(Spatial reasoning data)
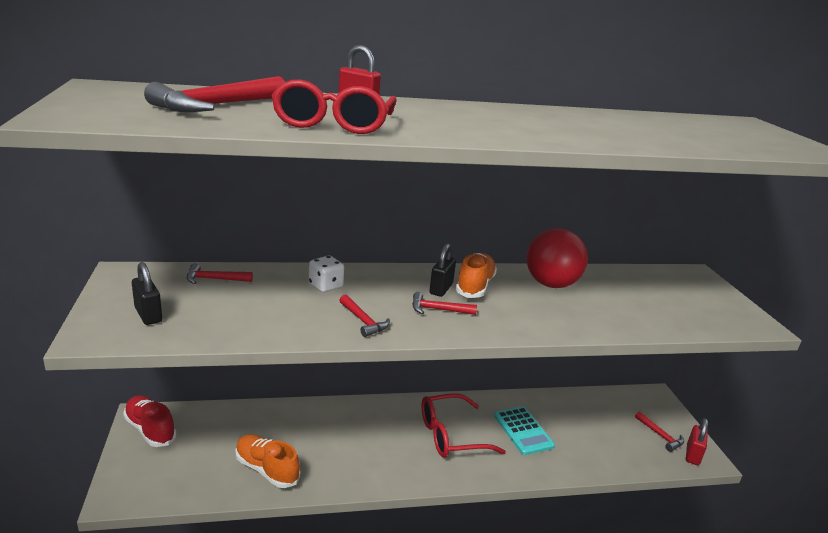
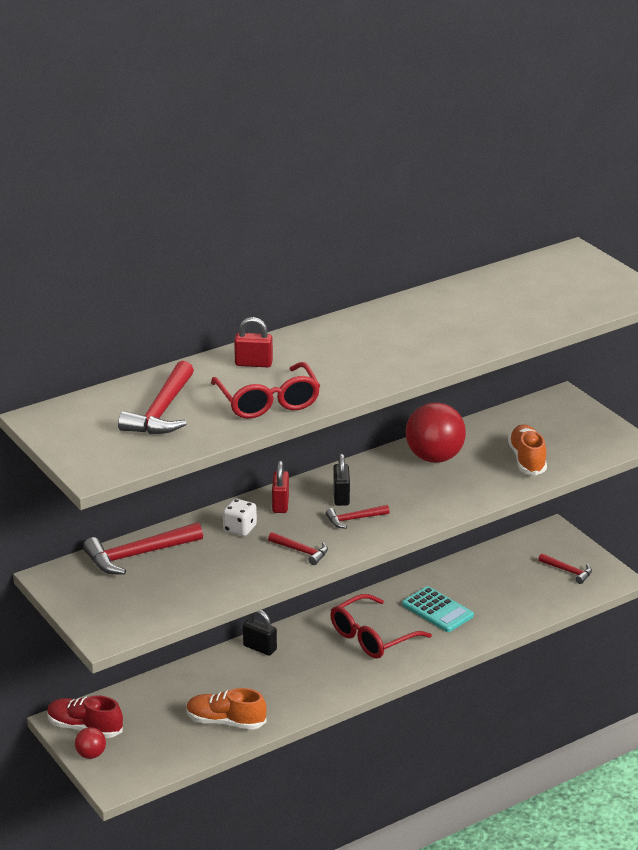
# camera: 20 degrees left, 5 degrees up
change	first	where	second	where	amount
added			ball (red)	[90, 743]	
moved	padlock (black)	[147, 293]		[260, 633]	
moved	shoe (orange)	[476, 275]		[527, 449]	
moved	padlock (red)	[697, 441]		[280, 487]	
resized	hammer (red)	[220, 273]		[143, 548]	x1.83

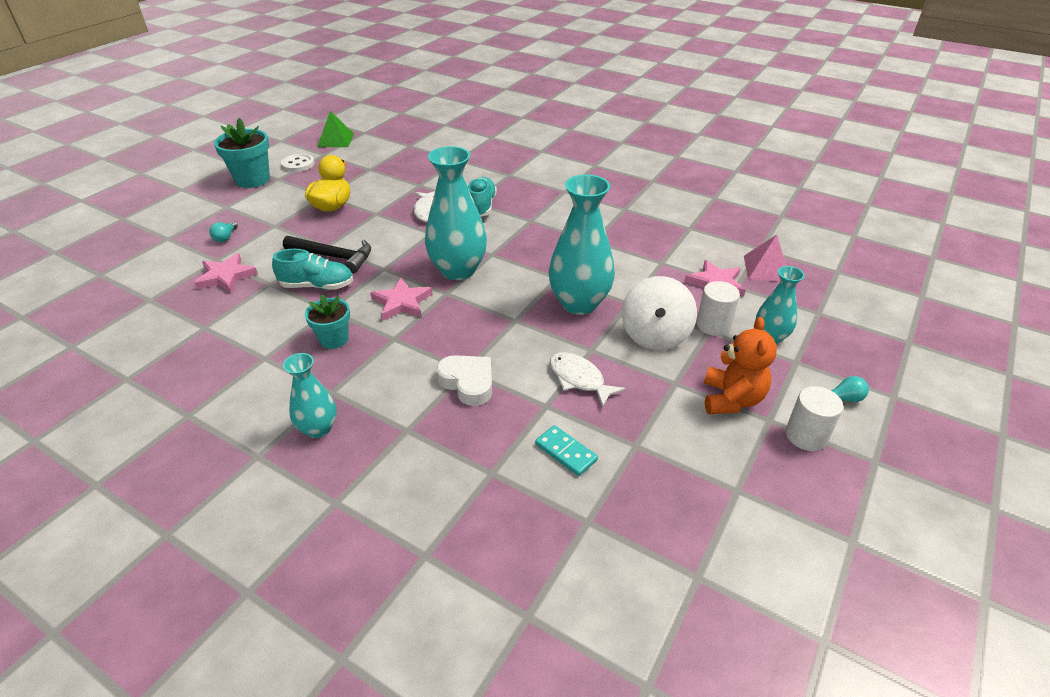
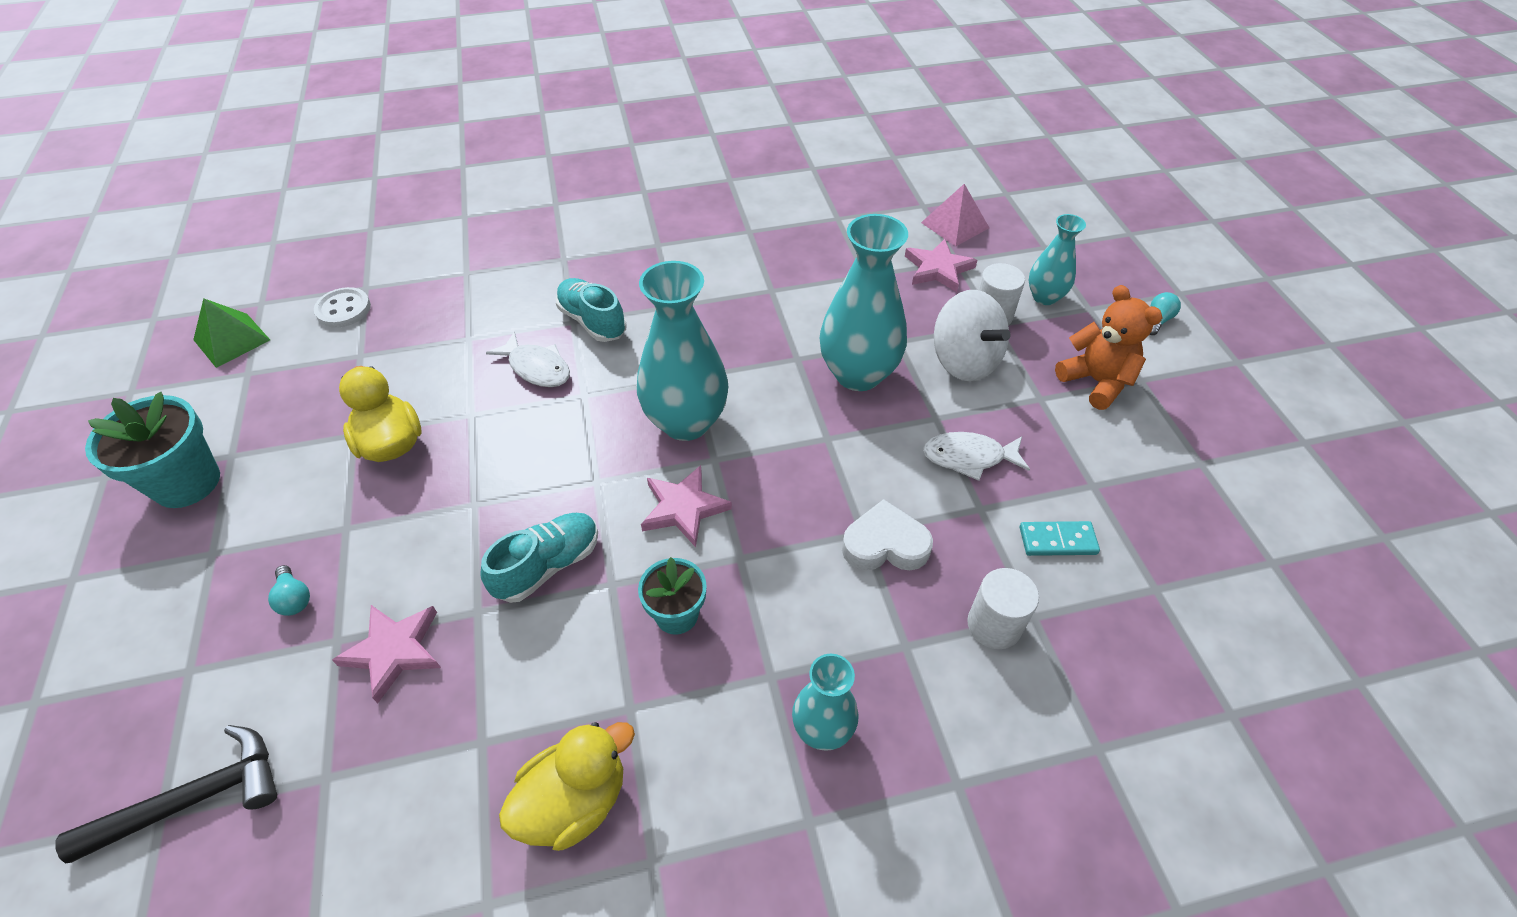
# camera: 45 degrees left, 10 degrees up
change	first	where	second	where	amount
added			duck (yellow)	[567, 786]	
moved	button (white)	[298, 163]		[342, 307]	
moved	hammer (black)	[327, 254]		[166, 794]	
moved	cylinder (white)	[814, 418]		[1003, 608]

The task -> Each entry above is to be duplicated exactly, and its pictures omitted.

Solved exercise ->
# camera: 20 degrees left, 5 degrees up
change	first	where	second	where	amount
added			ball (red)	[90, 743]	
moved	padlock (black)	[147, 293]		[260, 633]	
moved	shoe (orange)	[476, 275]		[527, 449]	
moved	padlock (red)	[697, 441]		[280, 487]	
resized	hammer (red)	[220, 273]		[143, 548]	x1.83

# camera: 45 degrees left, 10 degrees up
change	first	where	second	where	amount
added			duck (yellow)	[567, 786]	
moved	button (white)	[298, 163]		[342, 307]	
moved	hammer (black)	[327, 254]		[166, 794]	
moved	cylinder (white)	[814, 418]		[1003, 608]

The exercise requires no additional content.